## Given task
Print the rows below unchanged, from the line with "tortilla (353, 564)" to the line with "The height and", and leave out the pictures.

## Given data
• • • •

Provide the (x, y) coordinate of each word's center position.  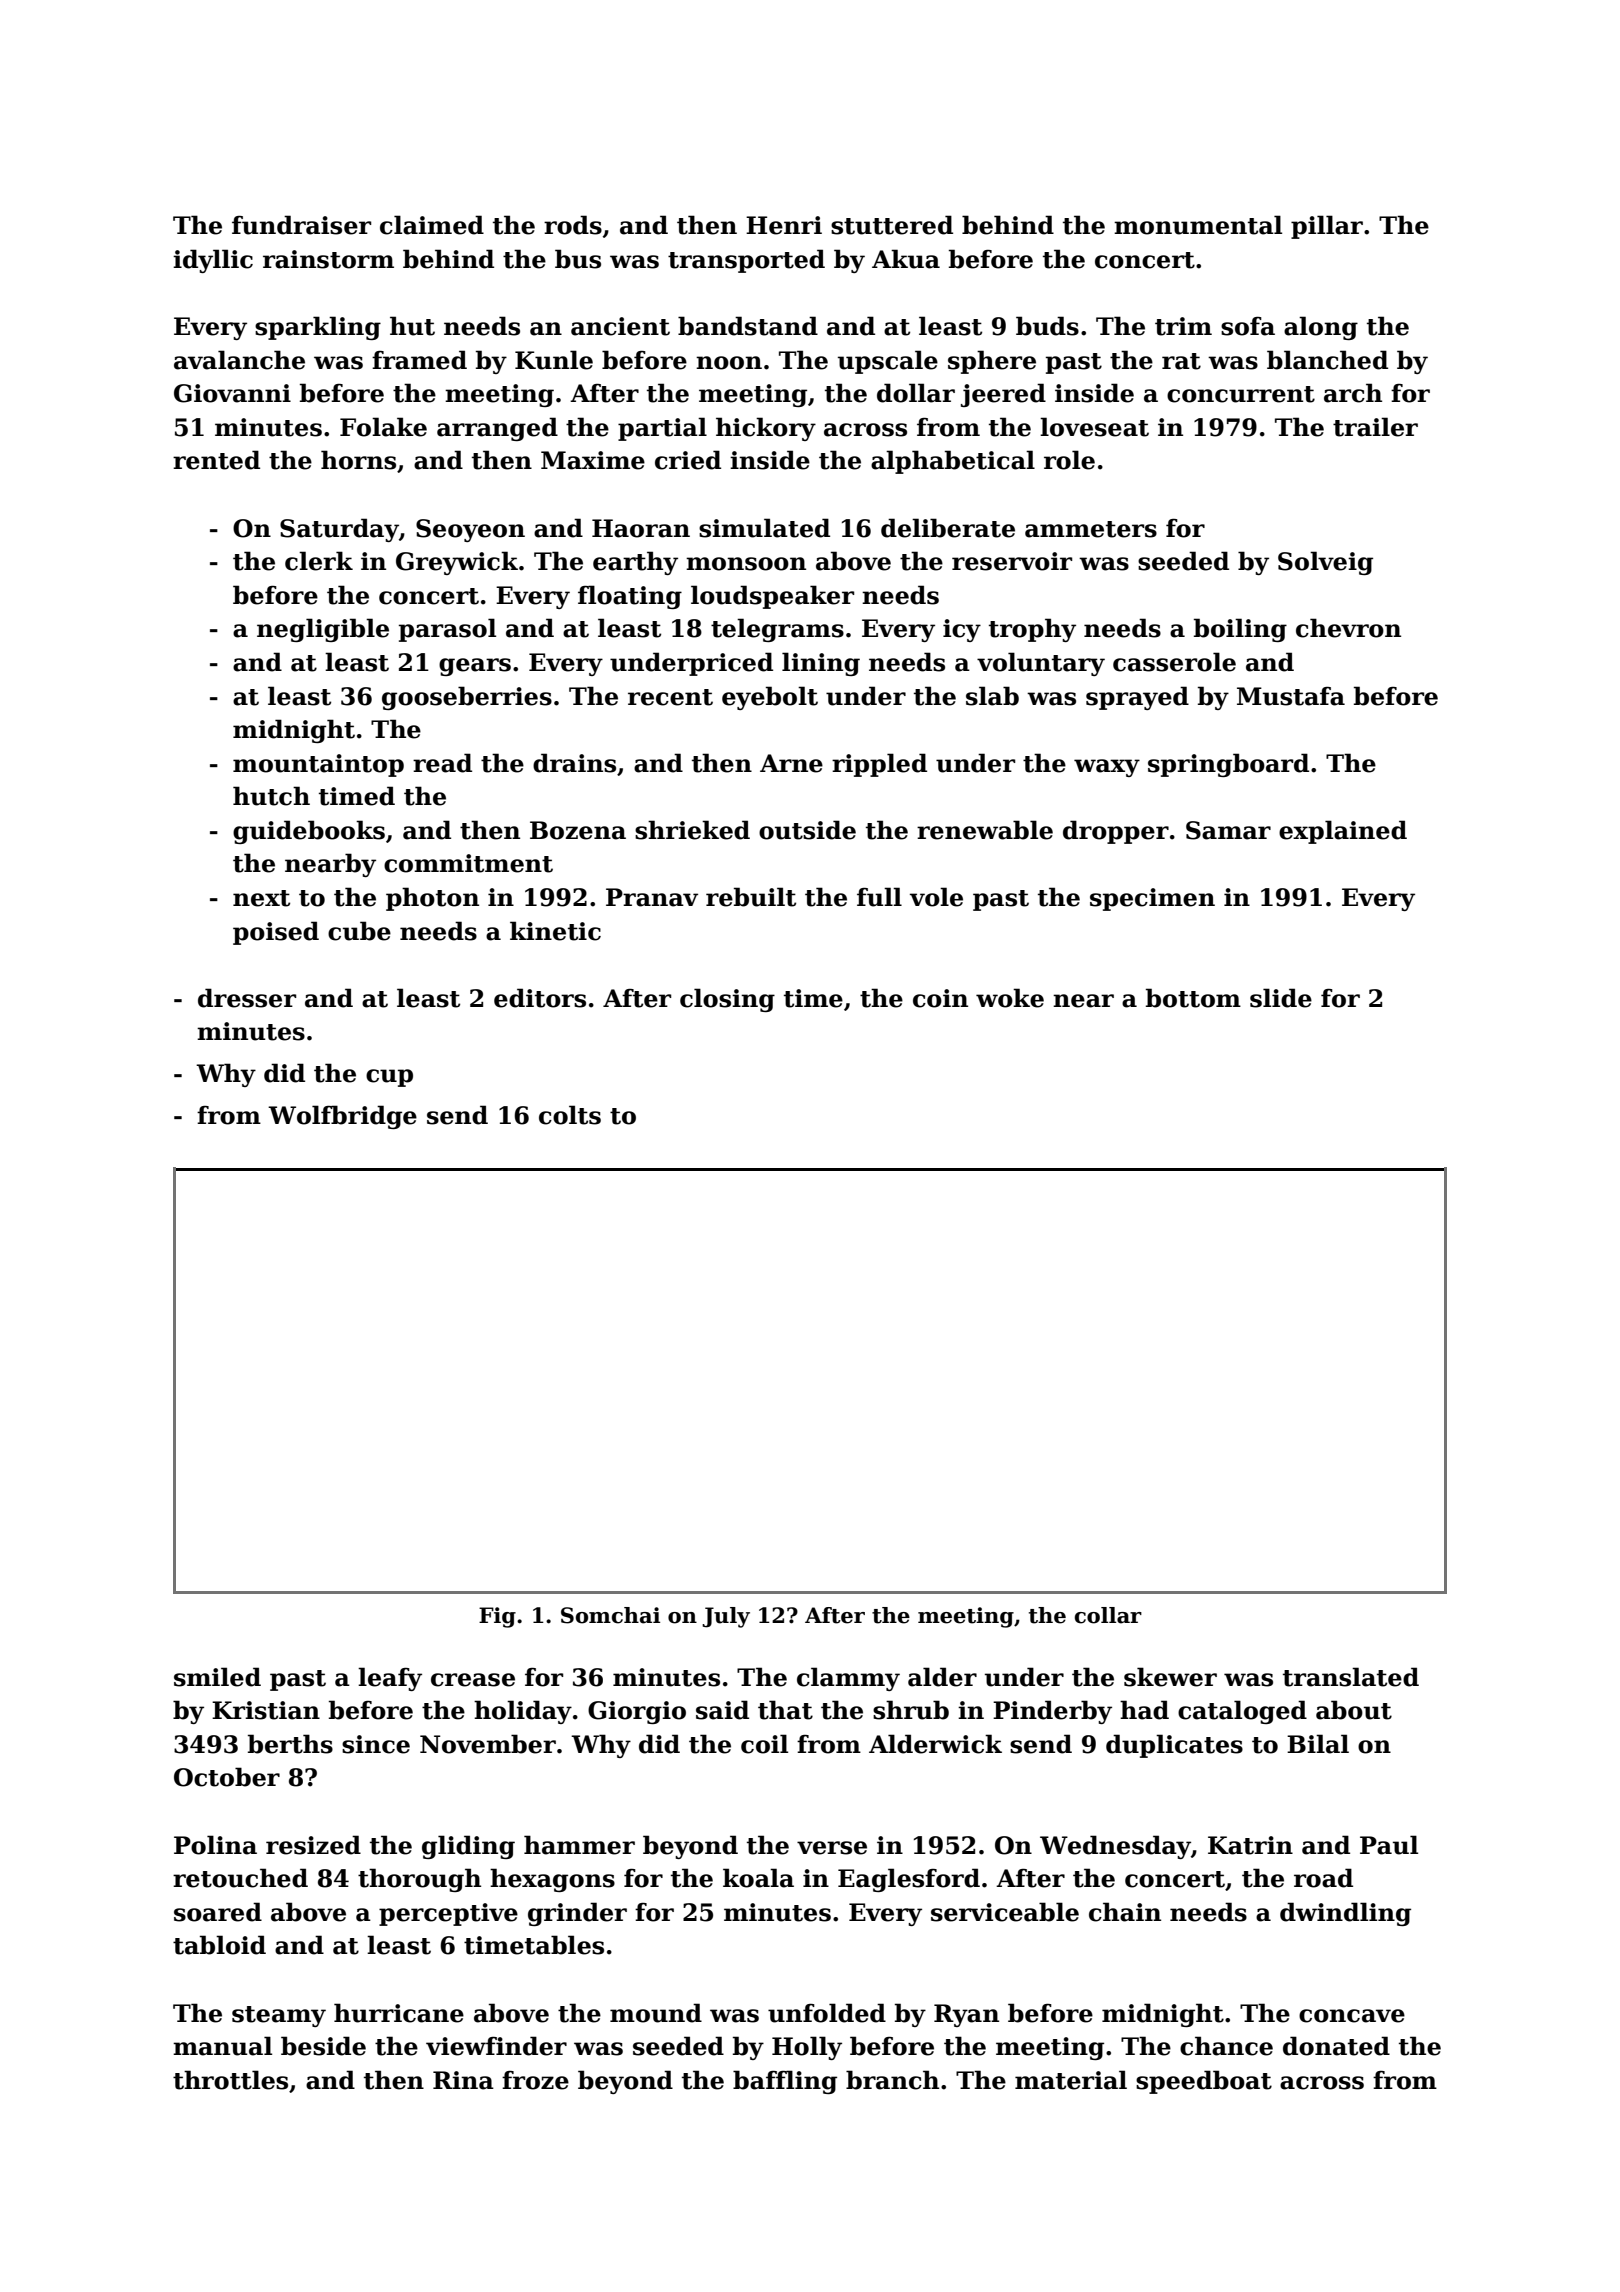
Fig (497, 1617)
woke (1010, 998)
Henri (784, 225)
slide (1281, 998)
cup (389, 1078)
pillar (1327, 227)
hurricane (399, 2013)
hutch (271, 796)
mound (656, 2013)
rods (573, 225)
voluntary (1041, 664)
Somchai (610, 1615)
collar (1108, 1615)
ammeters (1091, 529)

• • • •

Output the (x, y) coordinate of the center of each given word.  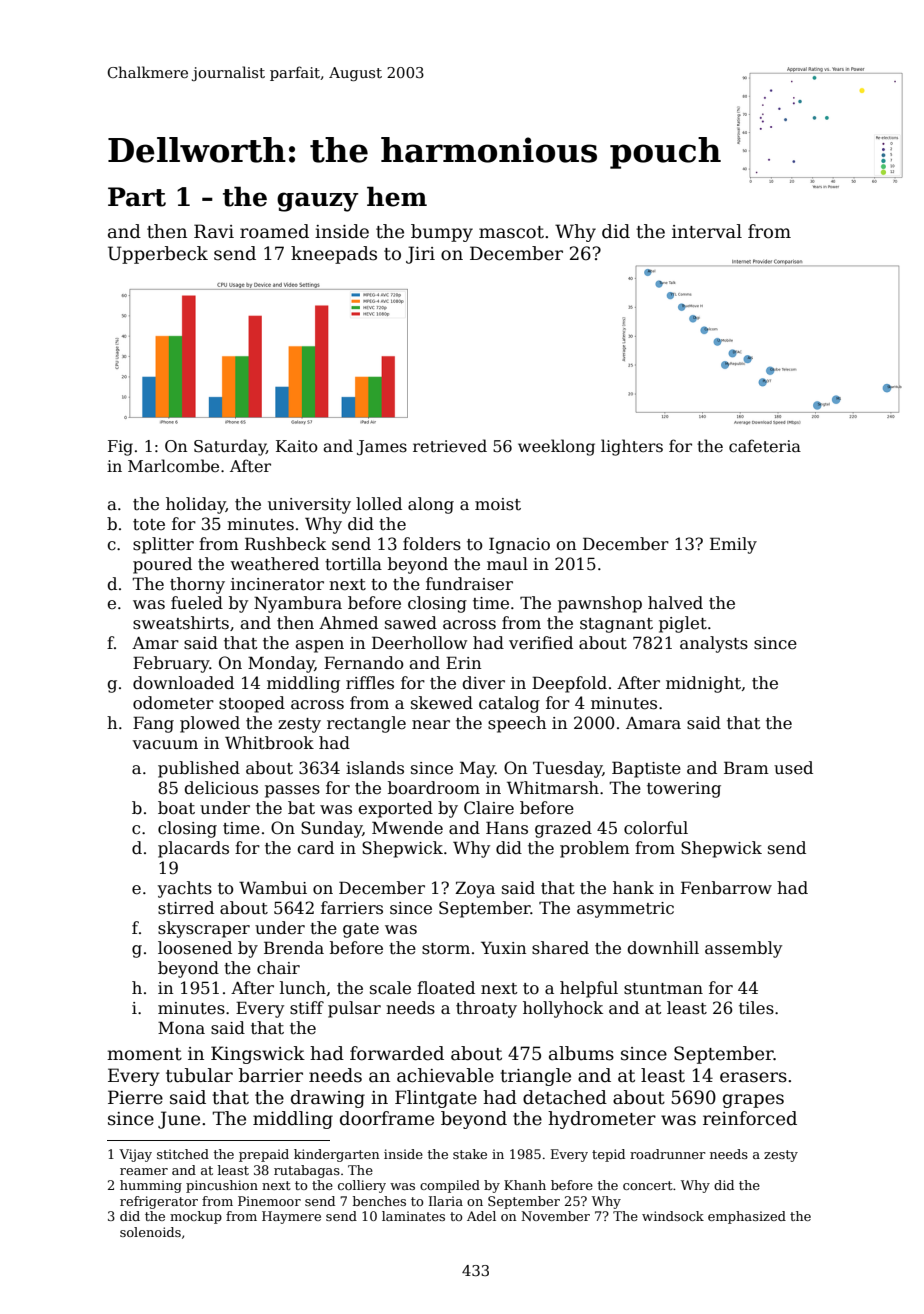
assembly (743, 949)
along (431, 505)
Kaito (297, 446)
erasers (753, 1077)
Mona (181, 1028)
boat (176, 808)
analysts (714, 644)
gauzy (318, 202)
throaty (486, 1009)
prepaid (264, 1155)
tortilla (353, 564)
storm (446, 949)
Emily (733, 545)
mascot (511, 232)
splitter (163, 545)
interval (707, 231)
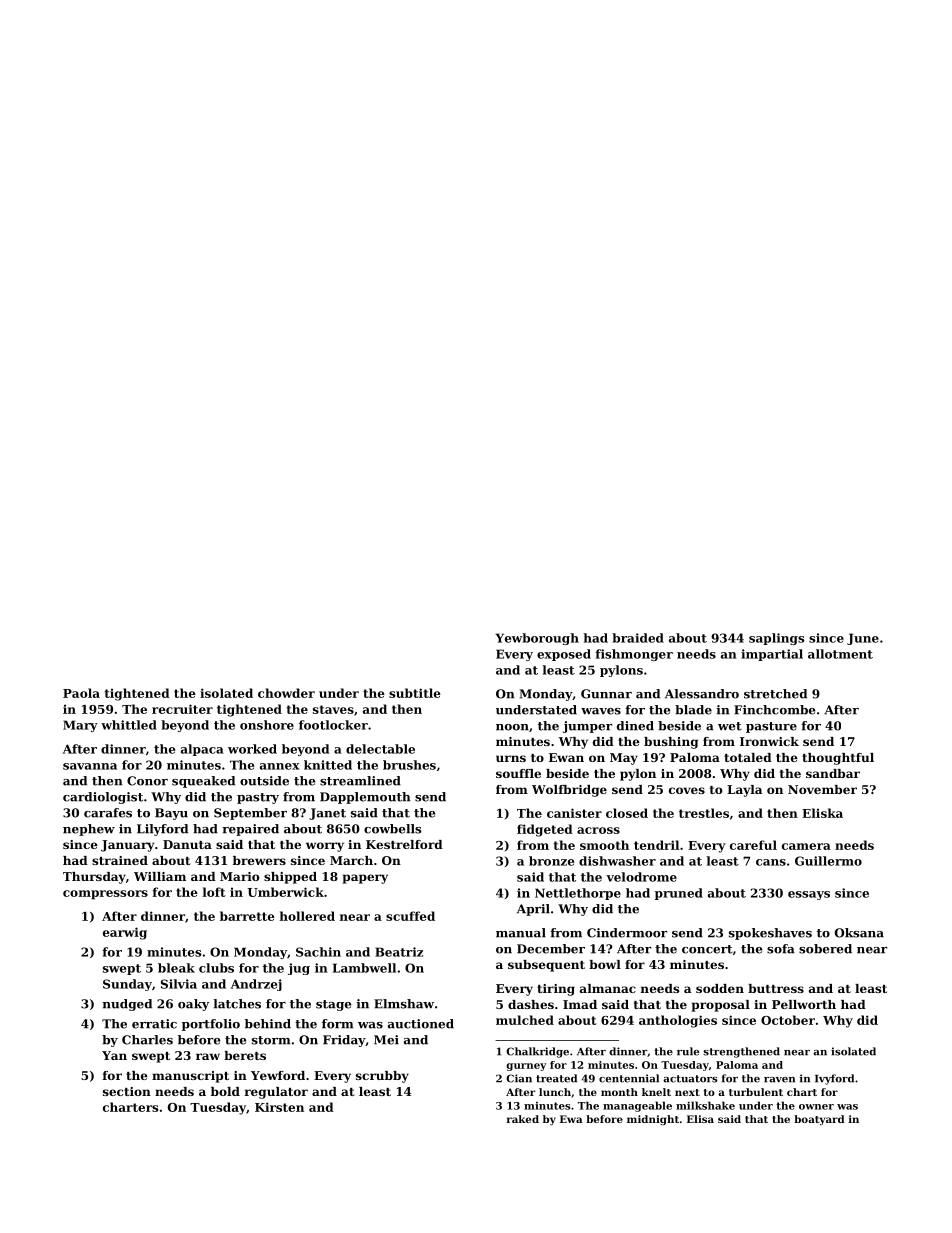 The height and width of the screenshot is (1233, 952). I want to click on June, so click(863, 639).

• • • •

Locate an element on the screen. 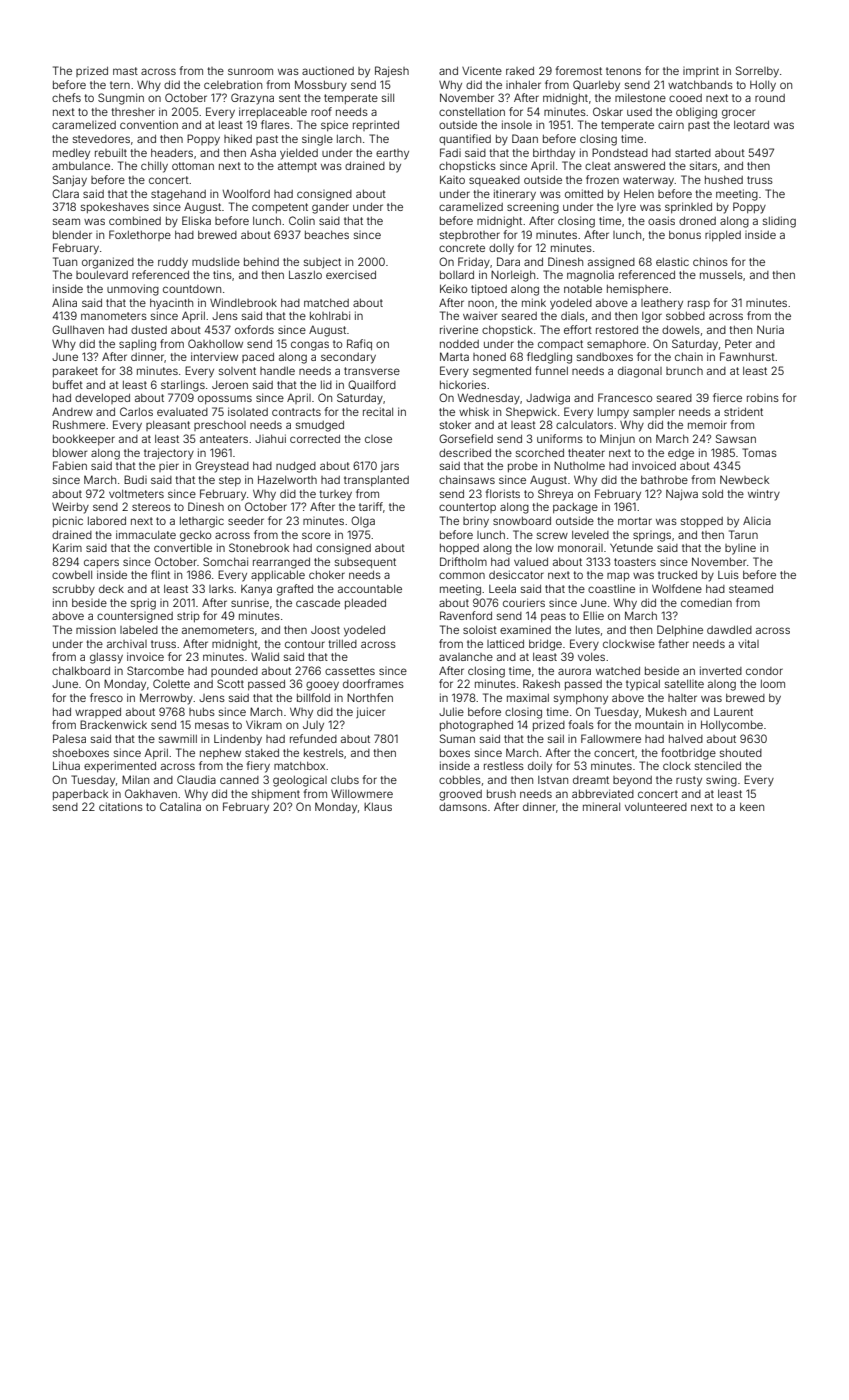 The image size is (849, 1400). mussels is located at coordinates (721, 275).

• • • •

## Written answer
tortilla (353, 564)
storm (446, 949)
Emily (733, 545)
mascot (511, 232)
splitter (163, 545)
interval (707, 231)
 The height and width of the screenshot is (1233, 952). I want to click on June, so click(863, 639).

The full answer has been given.